BEGIN

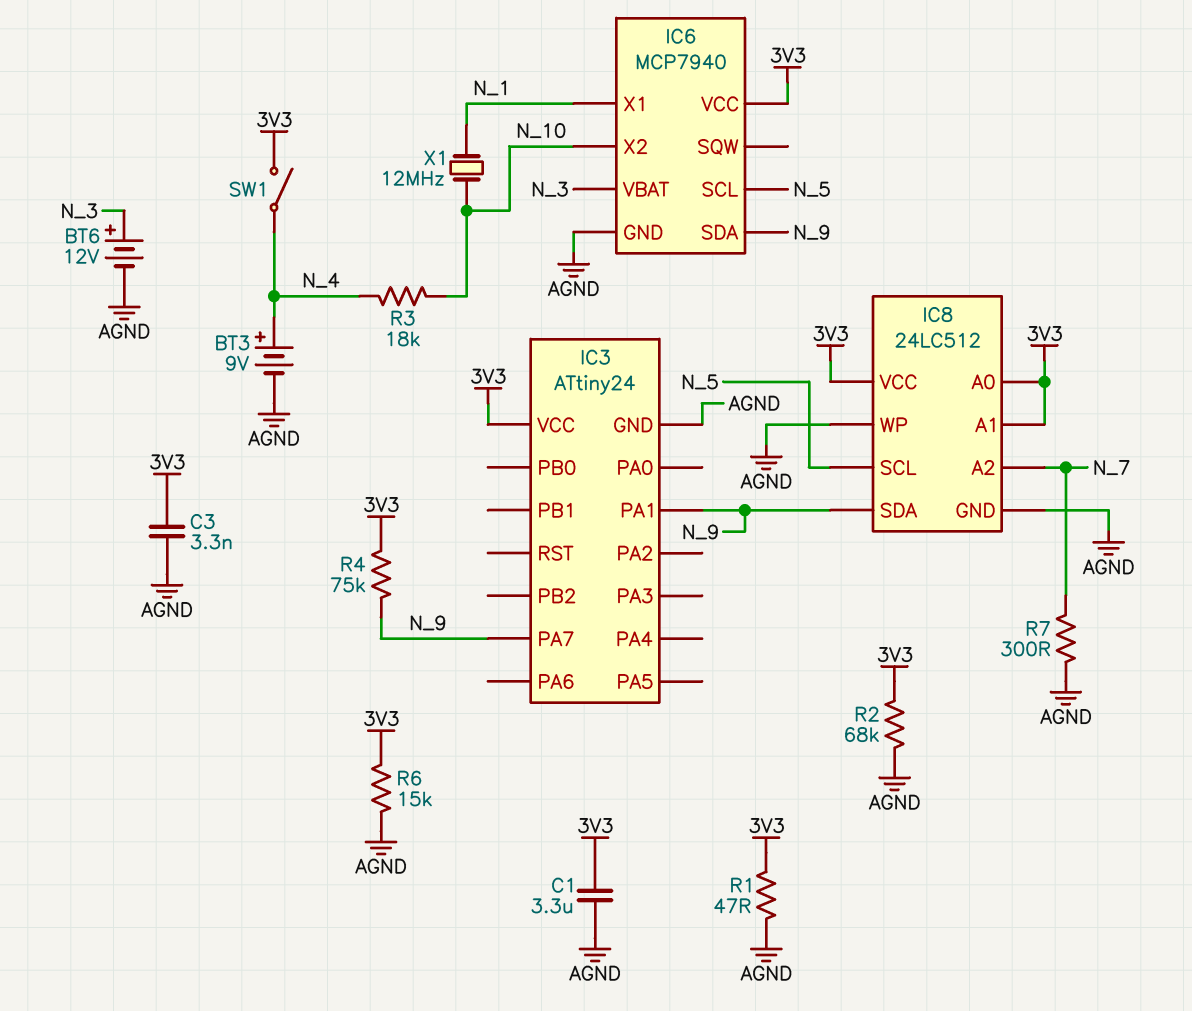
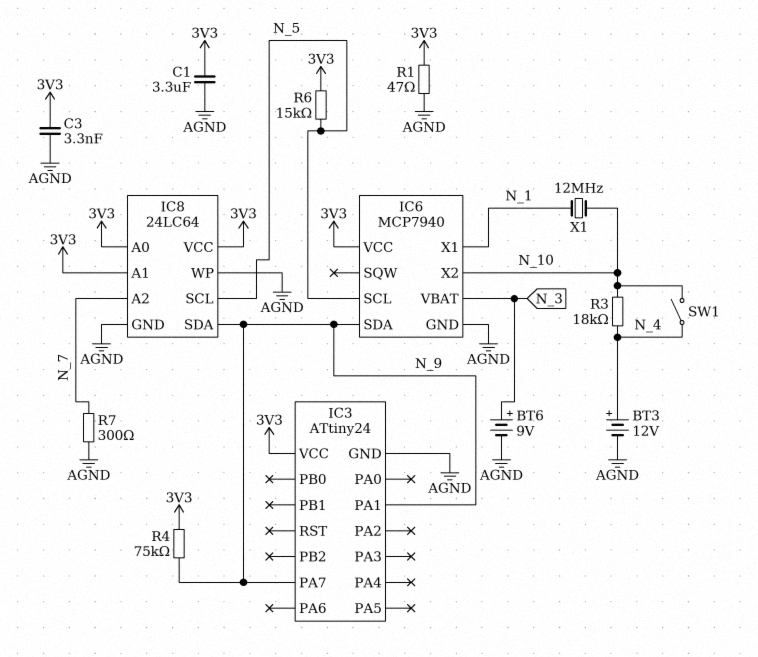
BT3: 9V (plus N_4, minus AGND) -> 12V (plus N_4, minus AGND)
BT6: 12V (plus N_3, minus AGND) -> 9V (plus N_3, minus AGND)
IC8: 24LC512 -> 24LC64
R2: 68k (3V3, AGND) -> none
R6: 15k (3V3, AGND) -> 15k (3V3, N_5)
SW1: switch (3V3, N_4) -> switch (N_4, N_10)

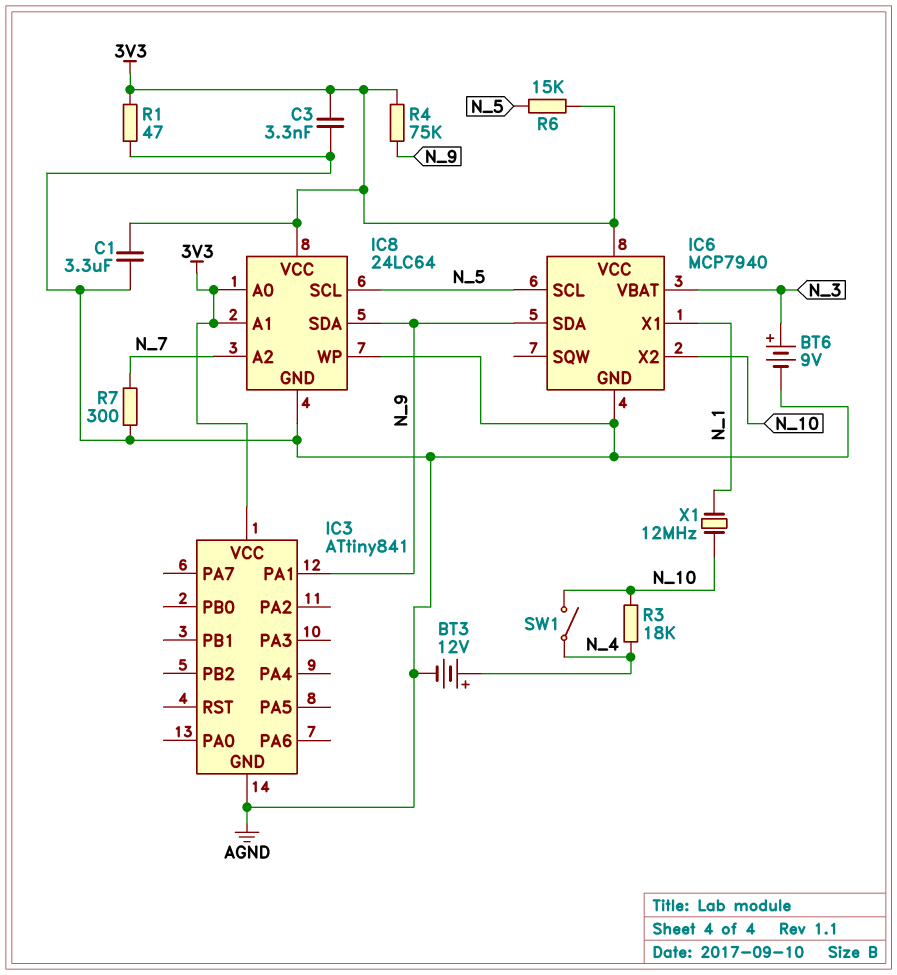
IC3: ATtiny24 -> ATtiny841
IC3 pin PA7: N_9 -> none

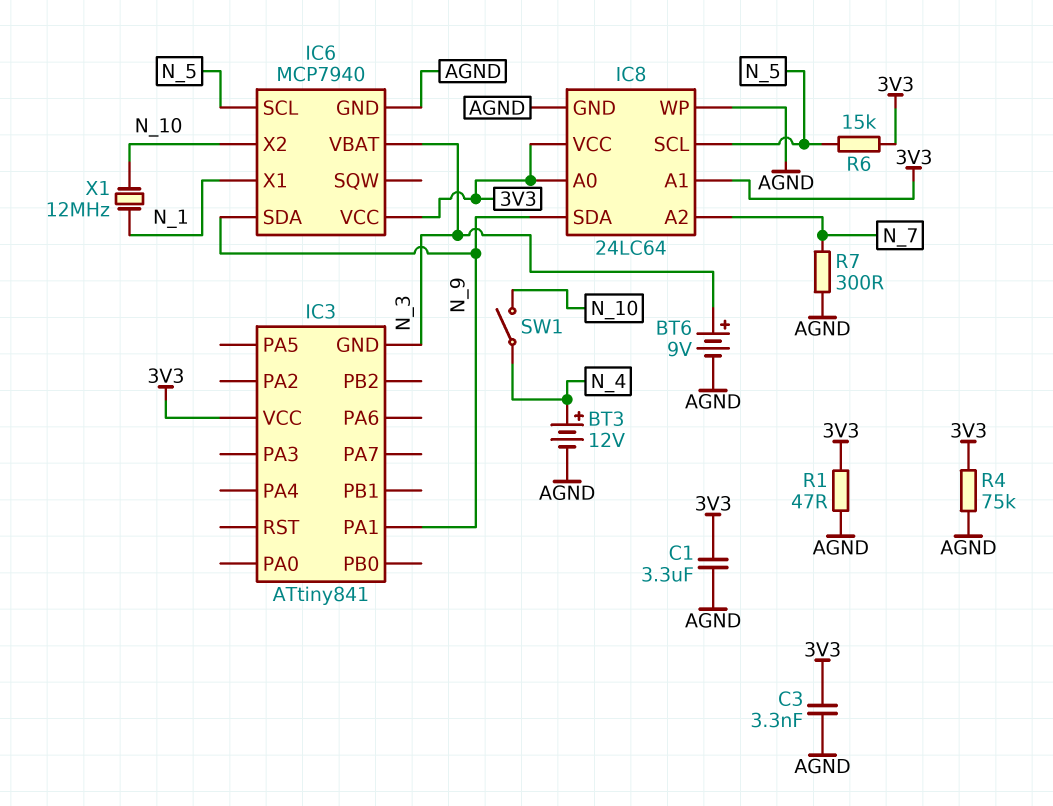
IC3 pin GND: AGND -> N_3
R3: 18k (N_4, N_10) -> none
R4: 75k (3V3, N_9) -> 75k (3V3, AGND)

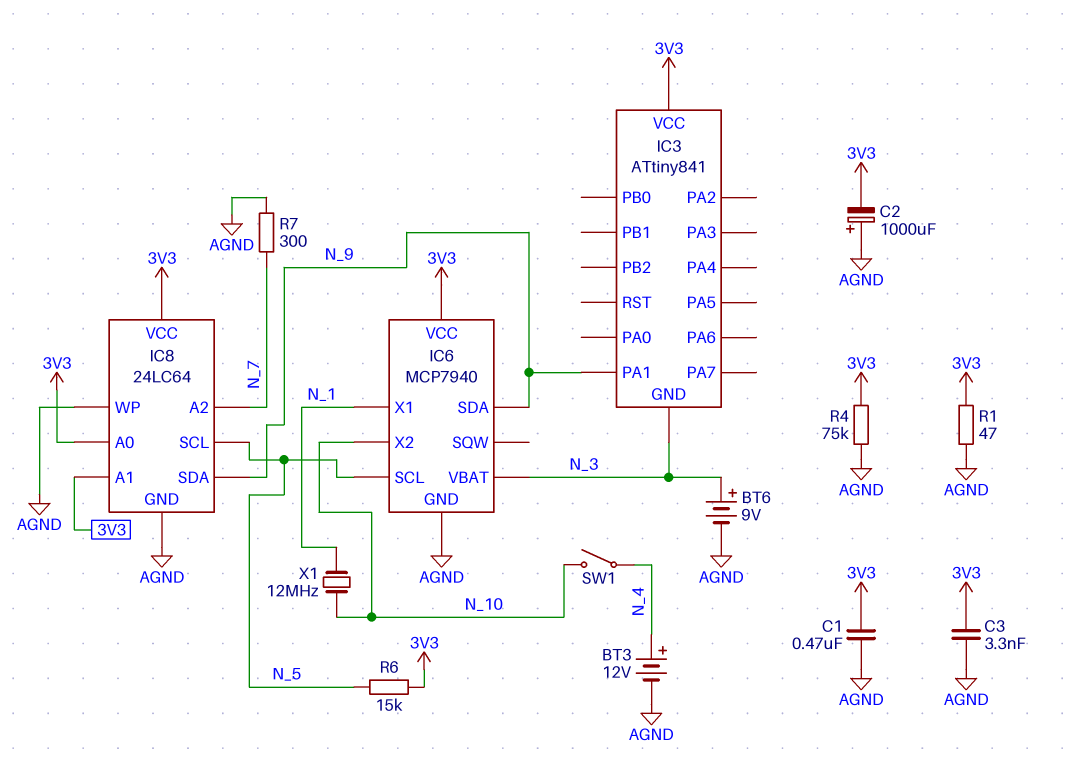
C1: 3.3uF (3V3, AGND) -> 470nF (3V3, AGND)
C2: none -> 1000uF (plus AGND, minus 3V3)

END

Write out all of the data above exactly, without any of its pictures.

▸ ANSWER SPACE
BT3: 9V (plus N_4, minus AGND) -> 12V (plus N_4, minus AGND)
BT6: 12V (plus N_3, minus AGND) -> 9V (plus N_3, minus AGND)
IC8: 24LC512 -> 24LC64
R2: 68k (3V3, AGND) -> none
R6: 15k (3V3, AGND) -> 15k (3V3, N_5)
SW1: switch (3V3, N_4) -> switch (N_4, N_10)

IC3: ATtiny24 -> ATtiny841
IC3 pin PA7: N_9 -> none

IC3 pin GND: AGND -> N_3
R3: 18k (N_4, N_10) -> none
R4: 75k (3V3, N_9) -> 75k (3V3, AGND)

C1: 3.3uF (3V3, AGND) -> 470nF (3V3, AGND)
C2: none -> 1000uF (plus AGND, minus 3V3)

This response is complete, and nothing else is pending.